Task requirements: Every line in the records below with the string "degrees" is to be copied out.

Object state comparisons:
== Segment start ==

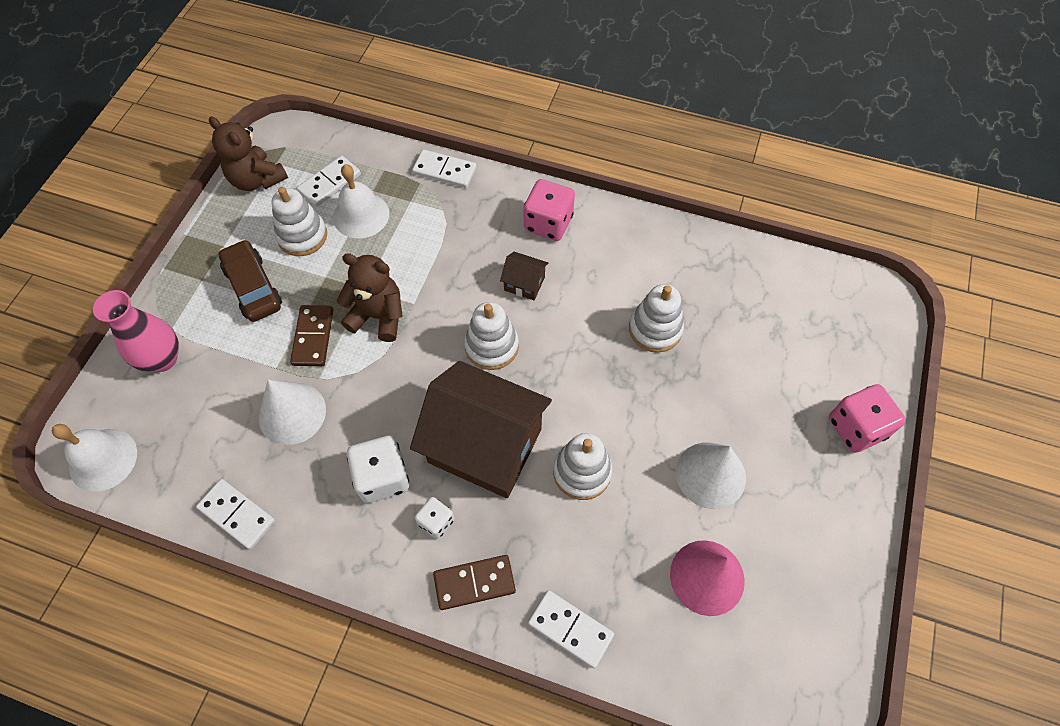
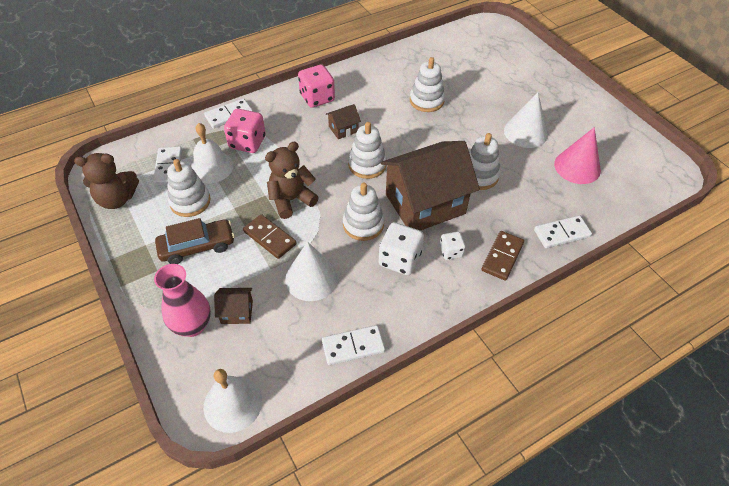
camera: 50 degrees left, 10 degrees down
(203, 382) = (237, 312): none -> brown house
(253, 287) = (197, 246): brown car -> brown car turned 150 degrees clockwise
(402, 407) = (363, 224): none -> white stacking toy
(856, 427) = (547, 73): pink dice -> pink dice (247, 142)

== Segment end ==

Output below:
camera: 50 degrees left, 10 degrees down
(253, 287) = (197, 246): brown car -> brown car turned 150 degrees clockwise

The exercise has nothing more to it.